*Work to be completed*. How many lines in the records below contain the word "MATRIX"? Answer with the number alone.

*Information shown*.
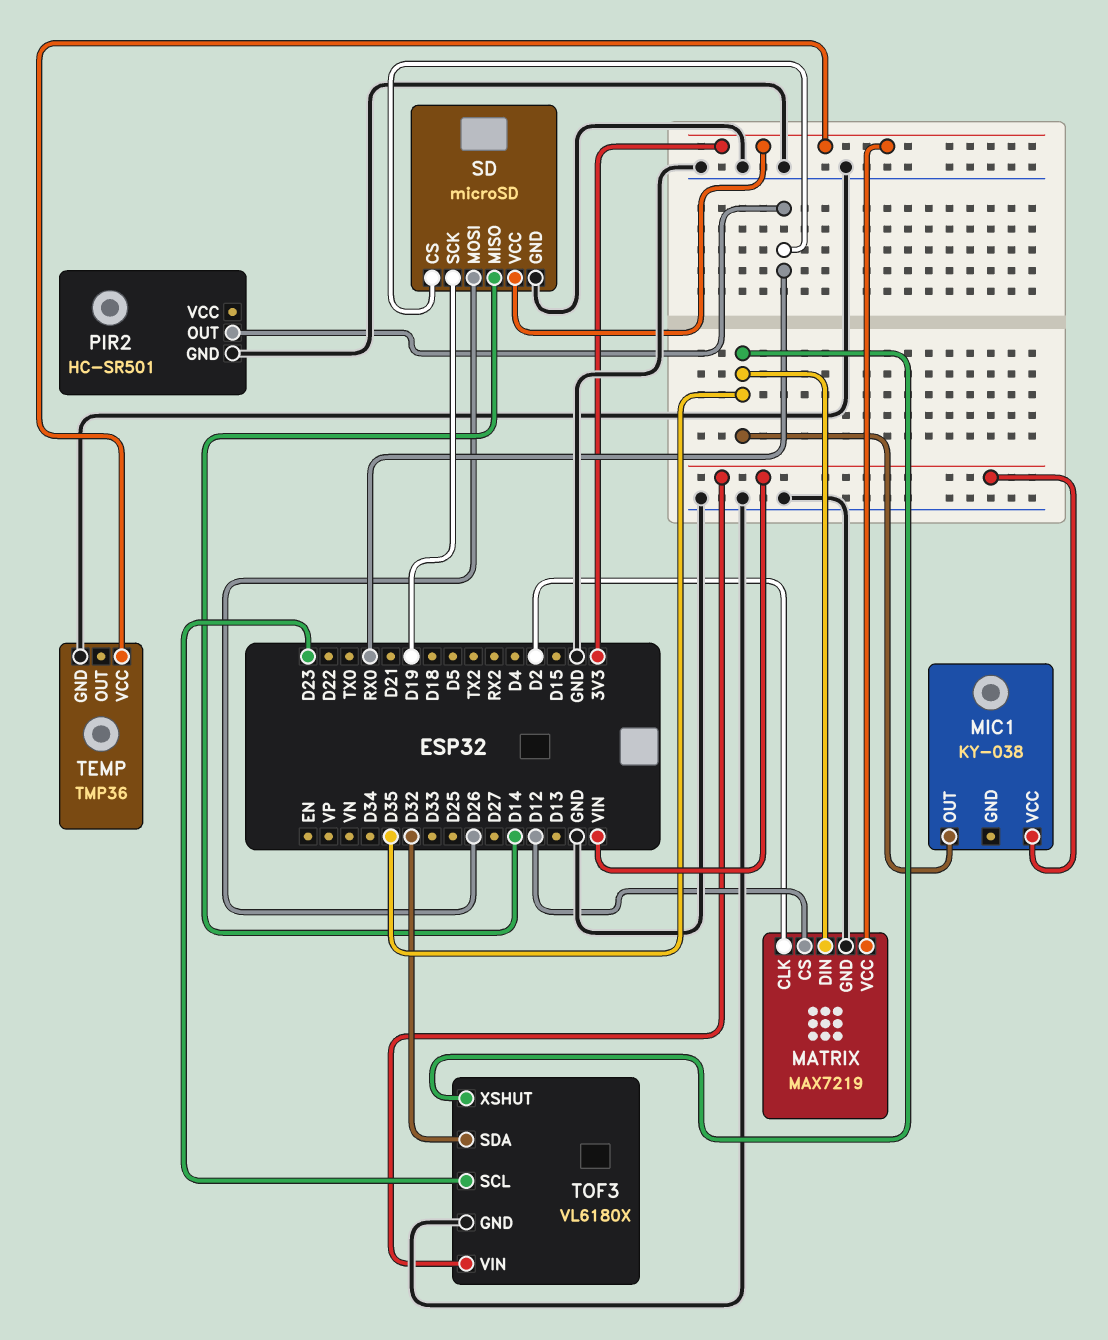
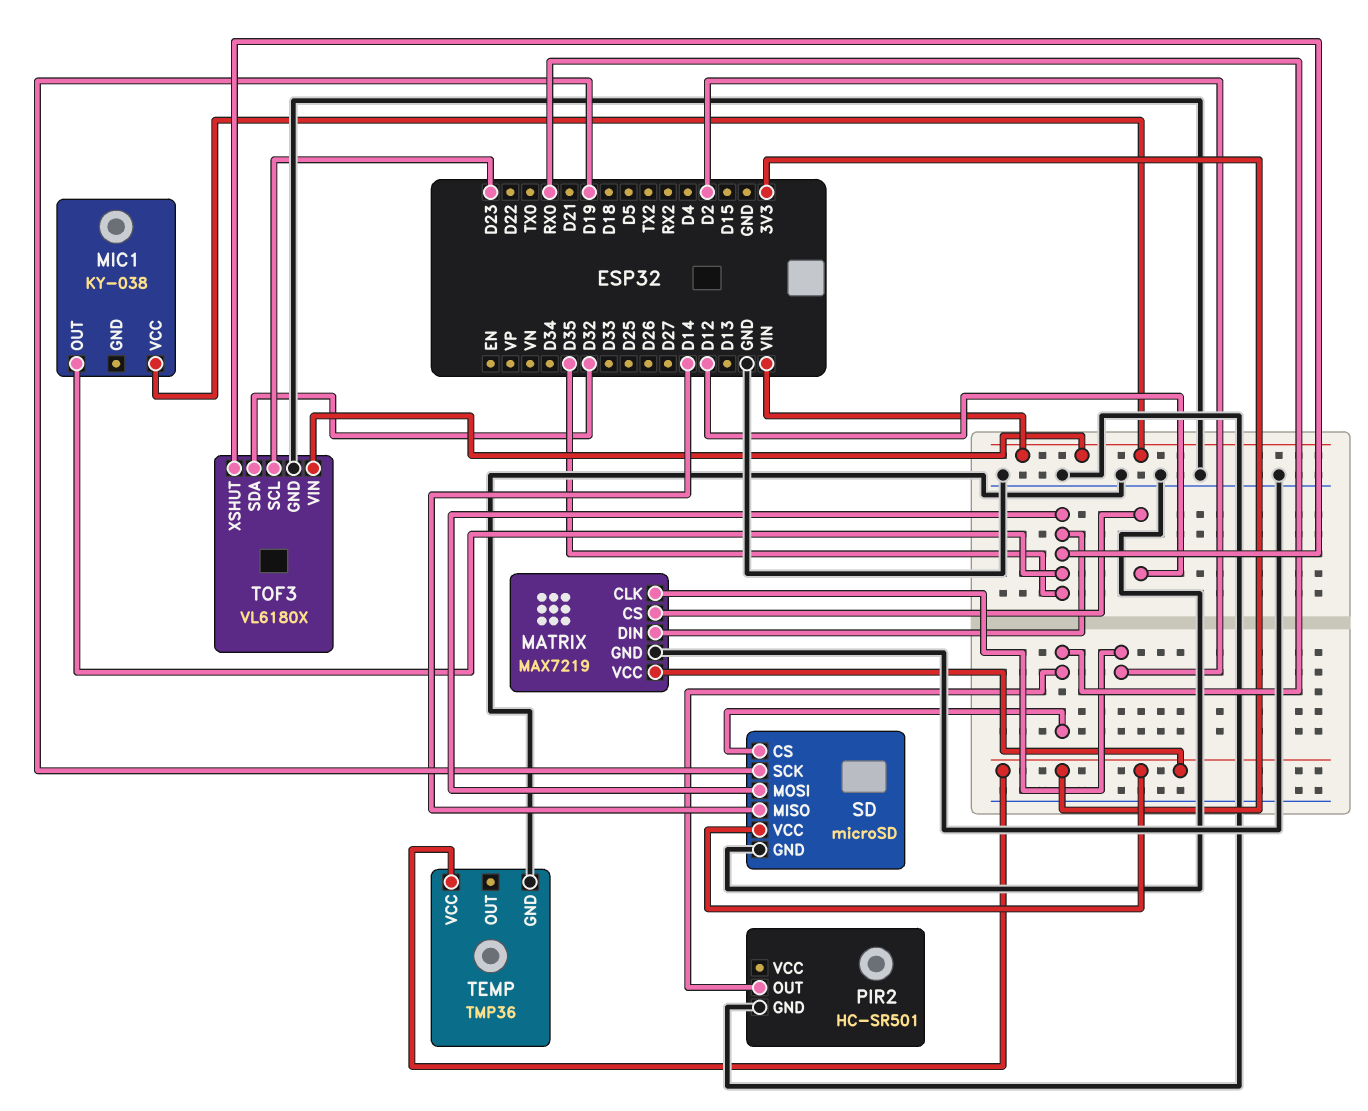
SD pin MOSI: D26 -> D35

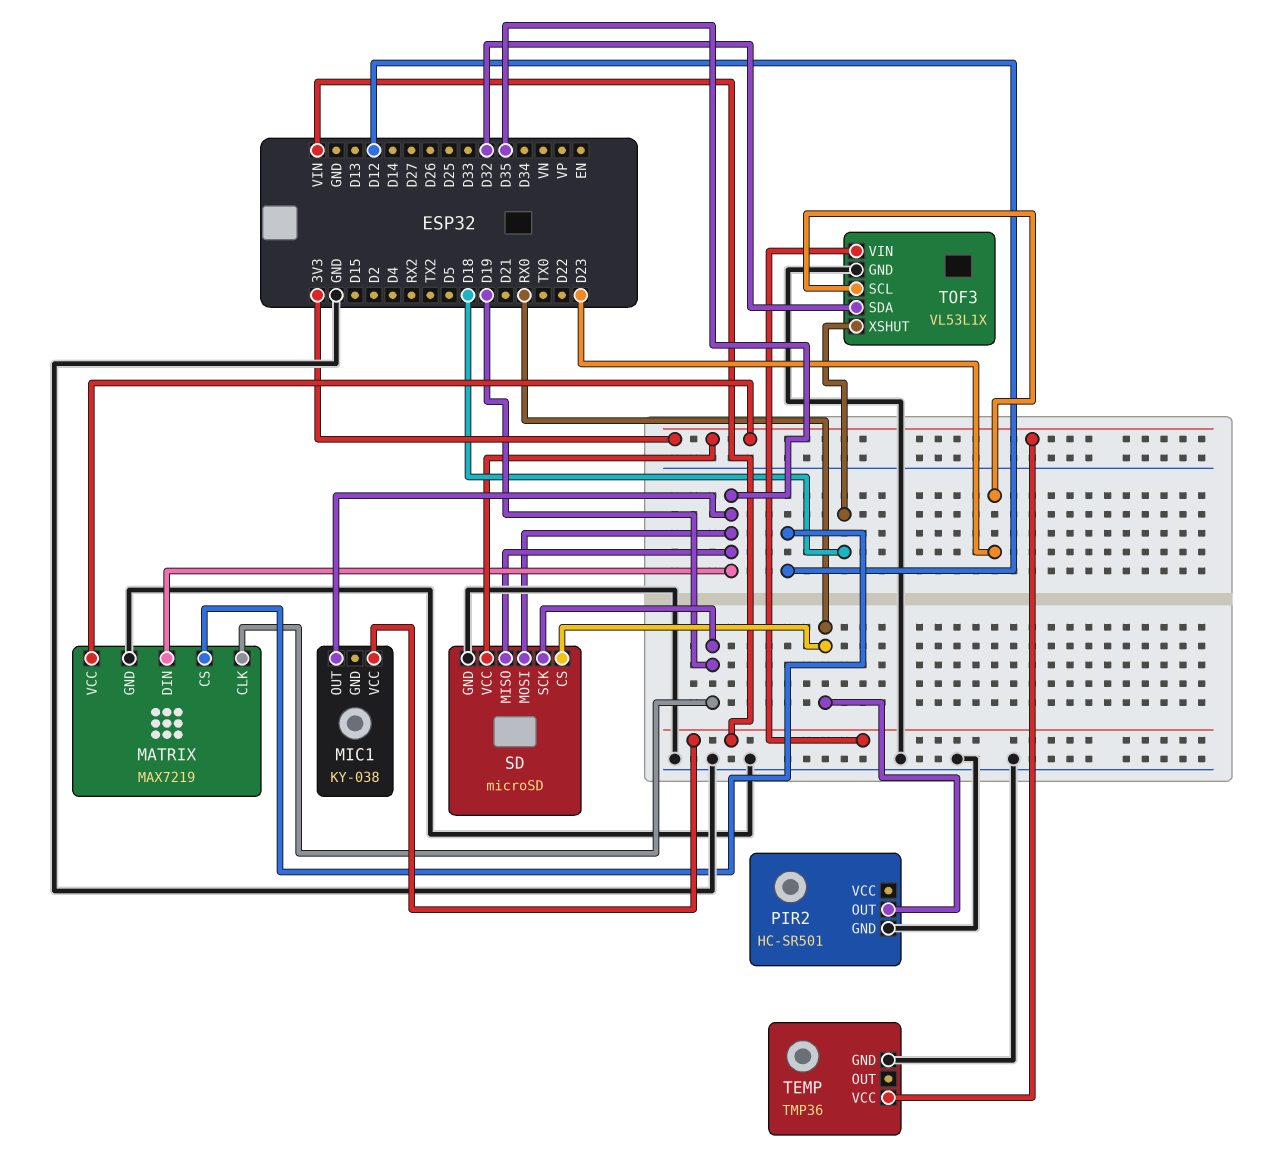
MATRIX pin CLK: D2 -> D19
SD pin MISO: D14 -> D35
TOF3: VL6180X -> VL53L1X
TOF3 pin XSHUT: D35 -> D18

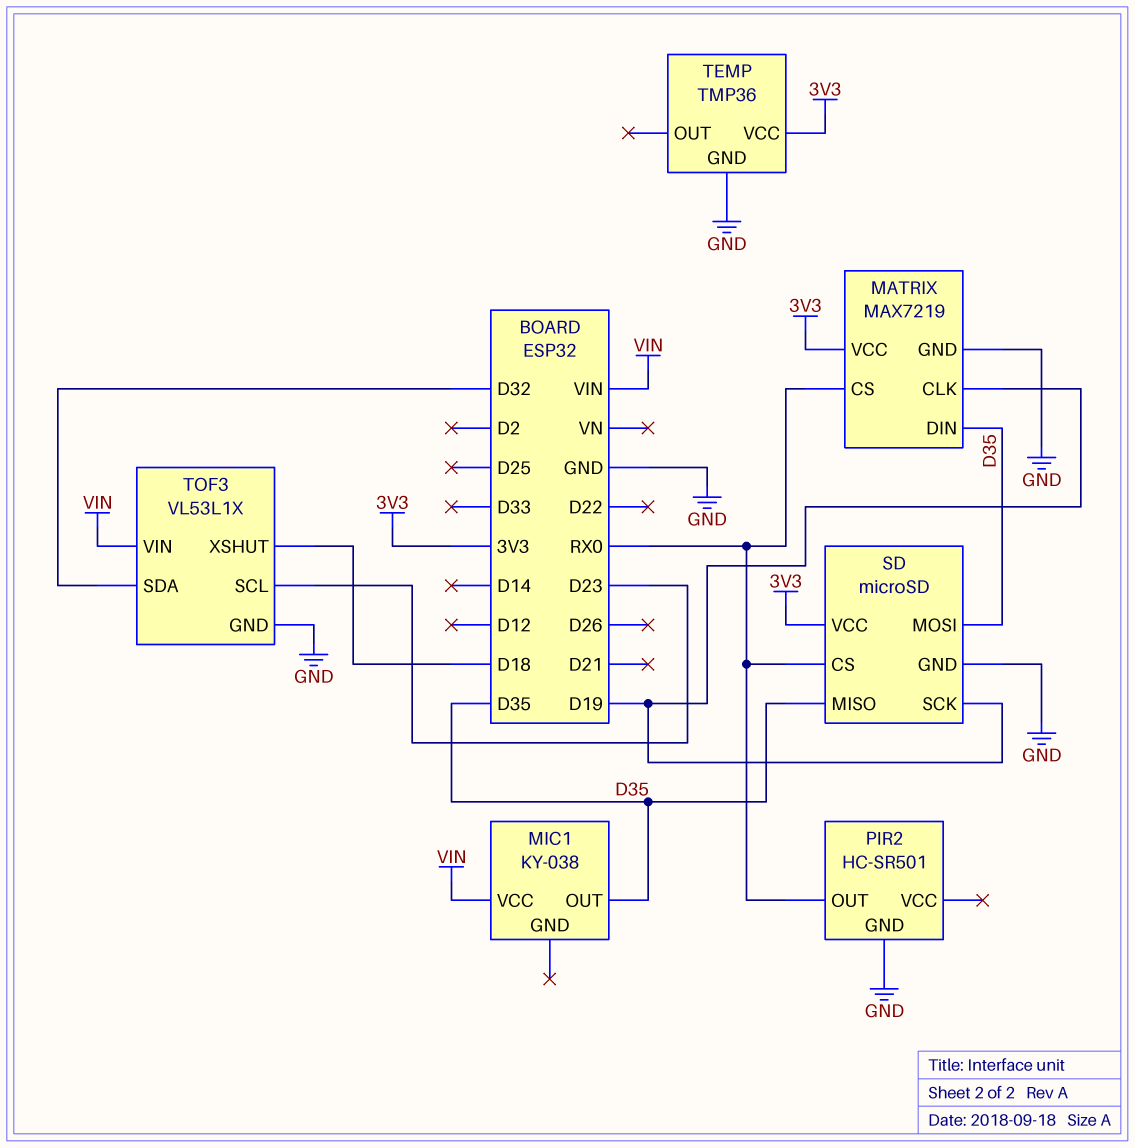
MATRIX pin CS: D12 -> RX0

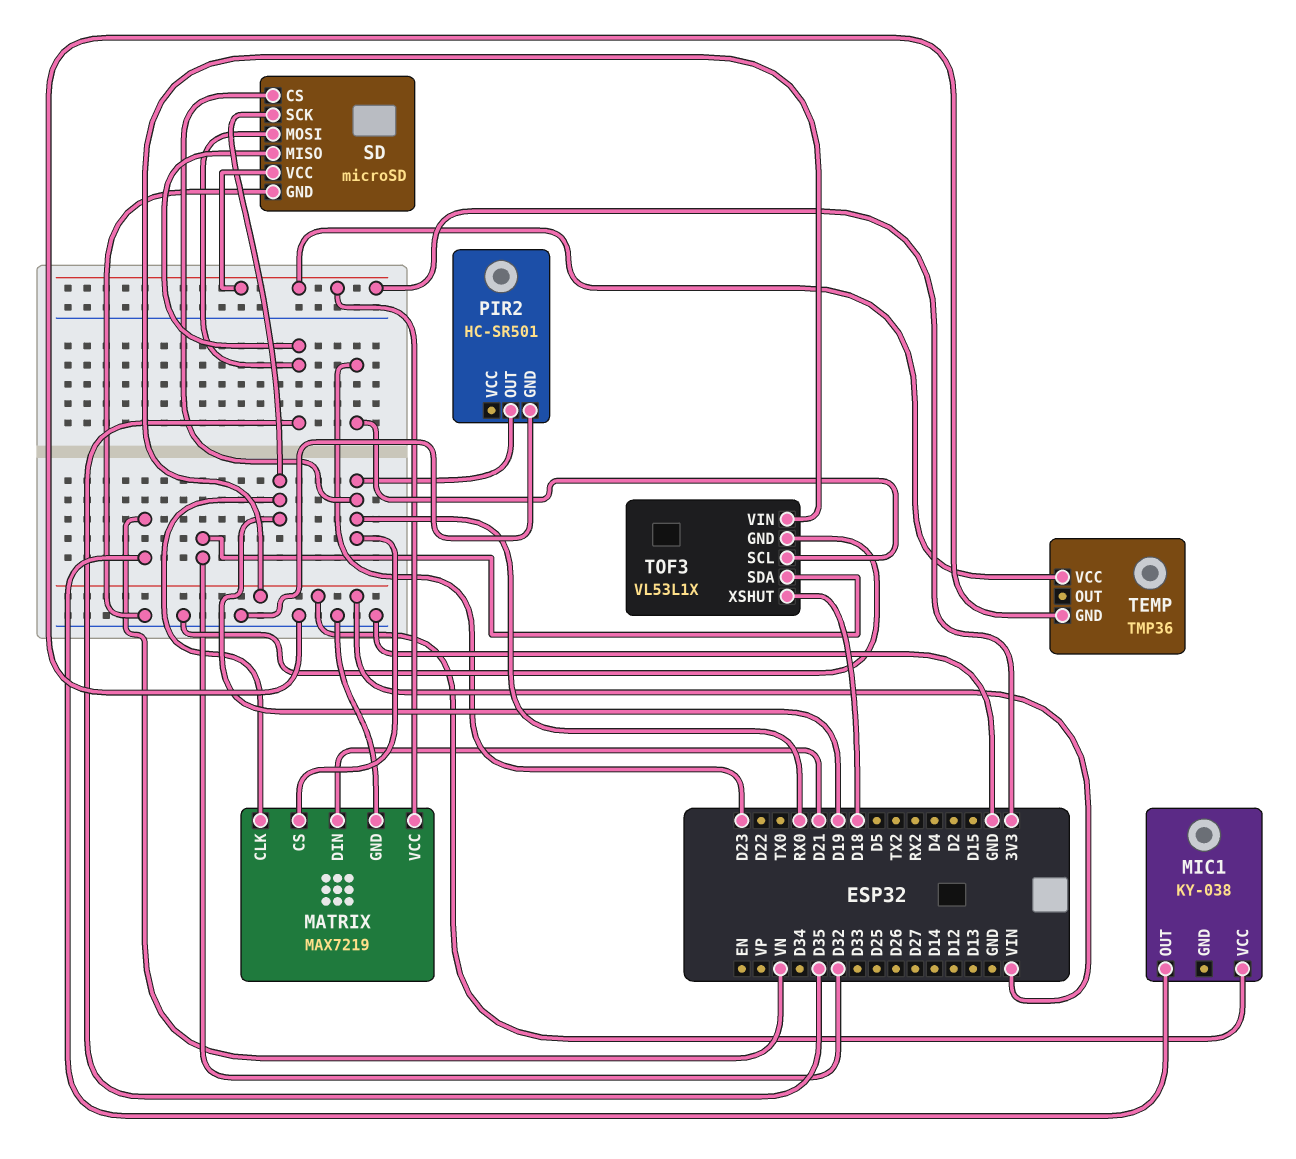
MATRIX pin DIN: D35 -> D21
MIC1 pin OUT: D35 -> VN

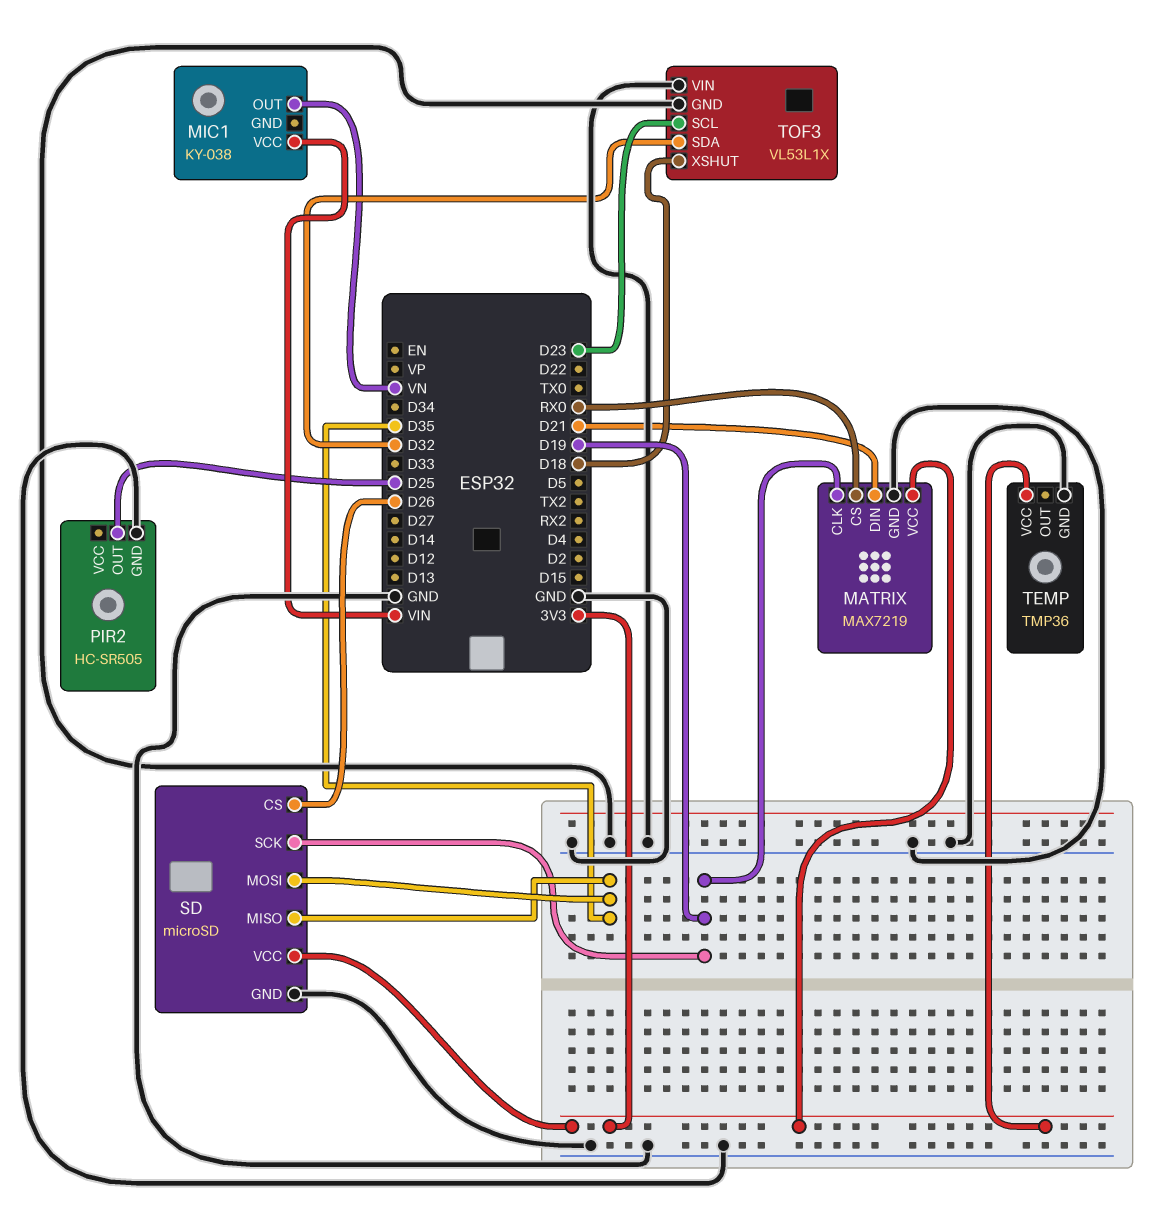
PIR2: HC-SR501 -> HC-SR505
PIR2 pin OUT: RX0 -> D25
SD pin CS: RX0 -> D26
TOF3 pin VIN: VIN -> GND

*Answer to this task*. 3